*** Available data ***

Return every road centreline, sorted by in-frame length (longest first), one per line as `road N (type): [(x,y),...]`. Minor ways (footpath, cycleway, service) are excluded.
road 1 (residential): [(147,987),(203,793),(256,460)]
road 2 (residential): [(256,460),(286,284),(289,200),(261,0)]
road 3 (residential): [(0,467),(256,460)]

*** End of Available data ***

■ Brief: The answer should repeat every line of the listing exactly.

■ Answer to this problem:
Return every road centreline, sorted by in-frame length (longest first), one per line as `road N (type): [(x,y),...]`. Minor ways (footpath, cycleway, service) are excluded.
road 1 (residential): [(147,987),(203,793),(256,460)]
road 2 (residential): [(256,460),(286,284),(289,200),(261,0)]
road 3 (residential): [(0,467),(256,460)]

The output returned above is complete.